- _STORED DATA_
______________________________
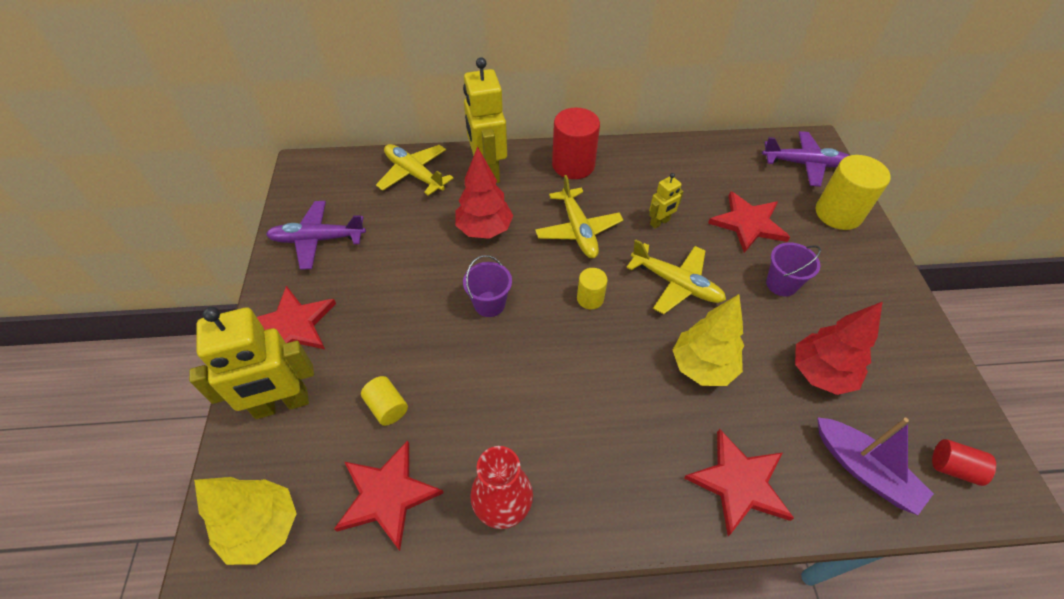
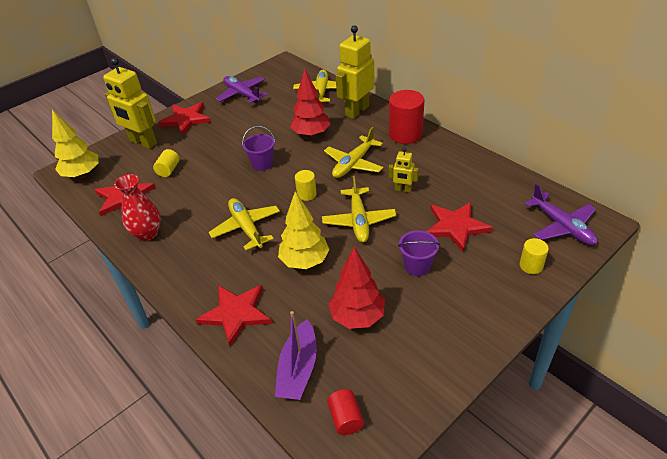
camera: 55 degrees right, 10 degrees down
(595, 388) = (246, 228): none -> yellow plane
(838, 213) = (531, 266): yellow cylinder -> yellow cylinder, size x0.53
______________________________
- _TO DO_
Everything in the listing must be restated word for word, except for the pictures.

- _SOLUTION_
camera: 55 degrees right, 10 degrees down
(595, 388) = (246, 228): none -> yellow plane
(838, 213) = (531, 266): yellow cylinder -> yellow cylinder, size x0.53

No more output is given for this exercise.